EXERCISE PROMPT: Lift every line from the entries that includes the word "gone".

GIVEN DATA:
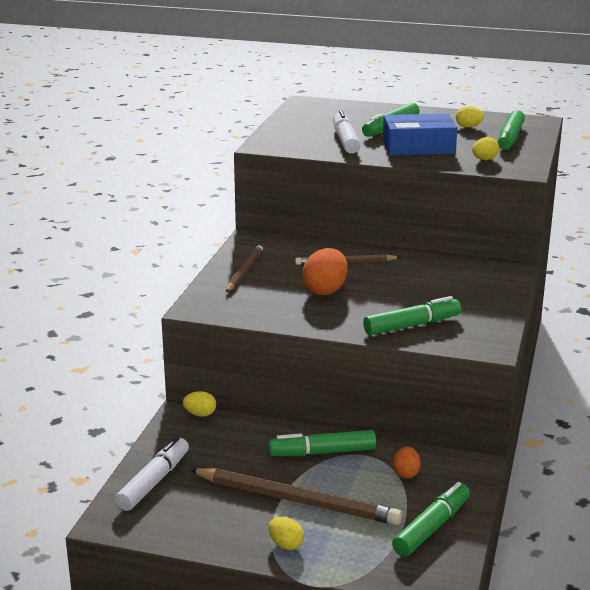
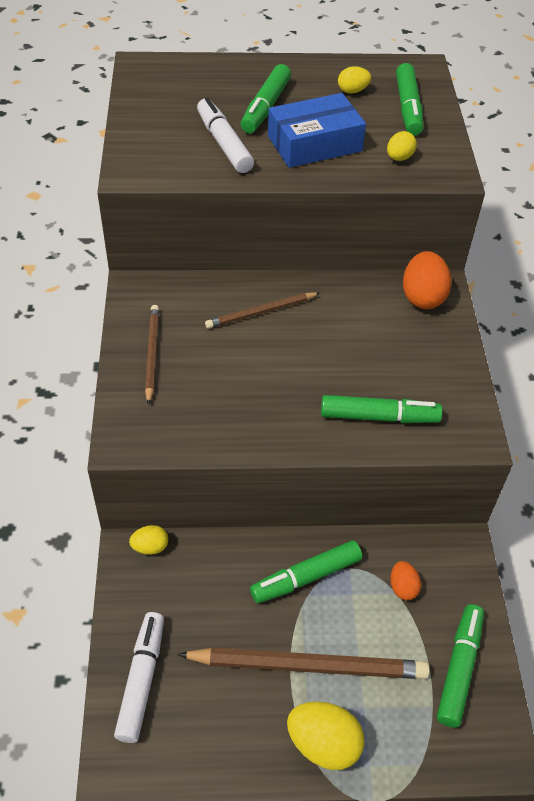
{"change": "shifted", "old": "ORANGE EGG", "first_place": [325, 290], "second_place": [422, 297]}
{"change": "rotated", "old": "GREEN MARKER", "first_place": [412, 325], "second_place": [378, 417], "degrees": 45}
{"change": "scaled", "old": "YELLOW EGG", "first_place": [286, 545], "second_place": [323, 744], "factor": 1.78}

--

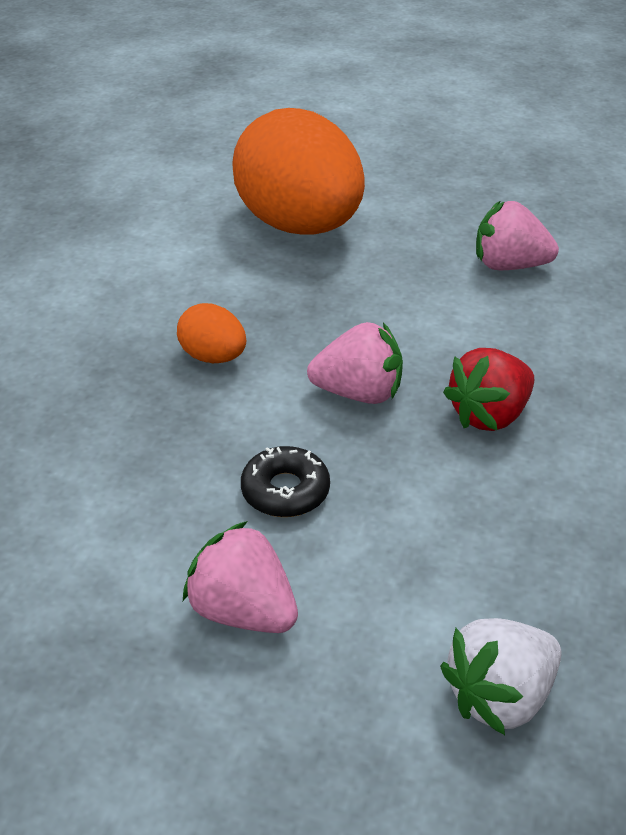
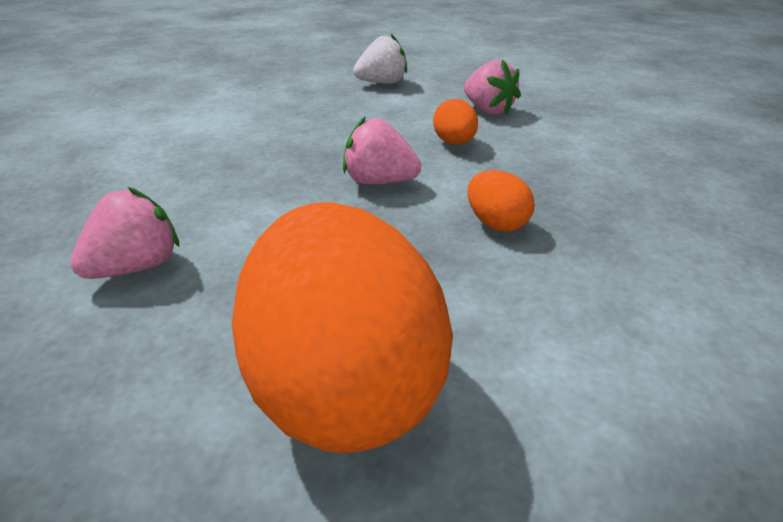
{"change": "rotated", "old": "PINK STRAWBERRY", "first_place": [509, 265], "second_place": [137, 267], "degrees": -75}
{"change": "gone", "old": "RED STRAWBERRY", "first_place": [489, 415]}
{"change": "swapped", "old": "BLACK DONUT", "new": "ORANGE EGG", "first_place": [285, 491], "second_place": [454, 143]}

==

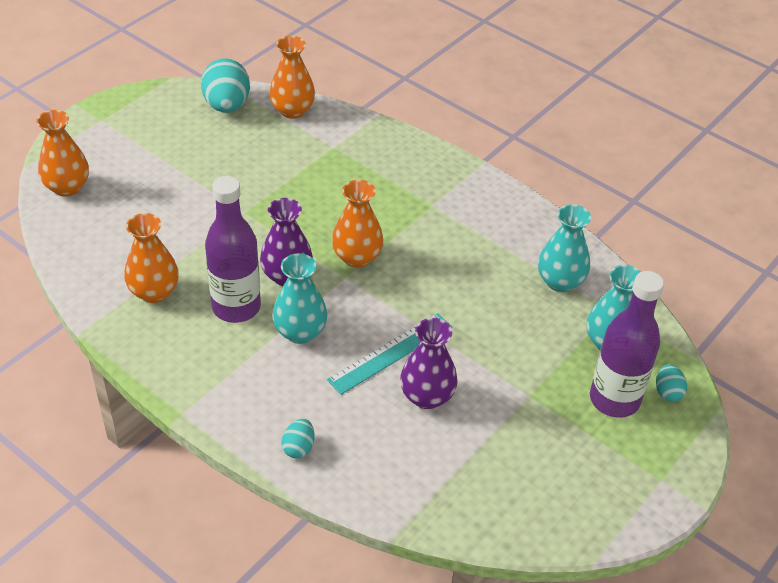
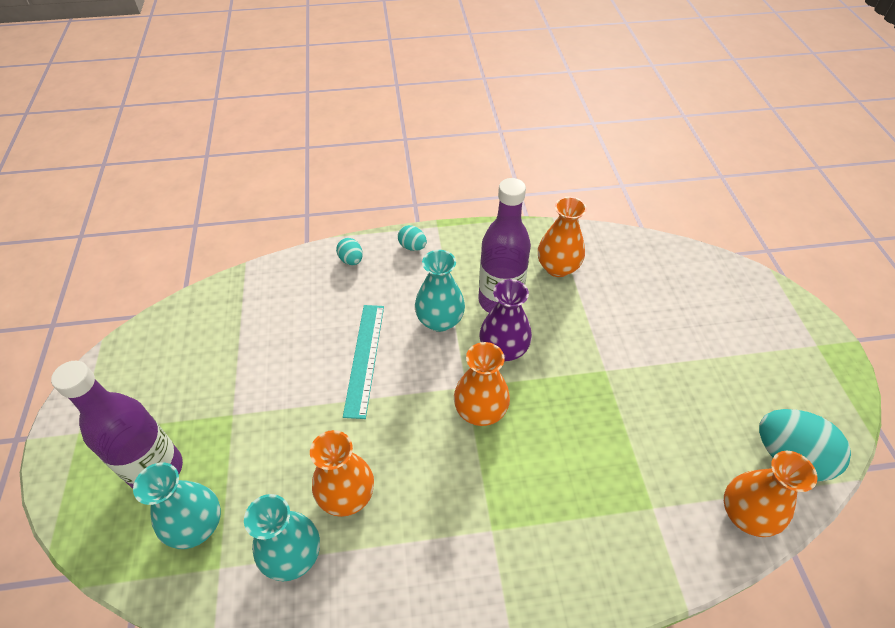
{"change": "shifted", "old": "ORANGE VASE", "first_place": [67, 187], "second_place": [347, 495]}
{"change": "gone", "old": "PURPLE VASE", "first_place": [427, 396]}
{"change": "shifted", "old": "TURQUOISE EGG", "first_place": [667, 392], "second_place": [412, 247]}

EXERCISE RESULT:
{"change": "gone", "old": "RED STRAWBERRY", "first_place": [489, 415]}
{"change": "gone", "old": "PURPLE VASE", "first_place": [427, 396]}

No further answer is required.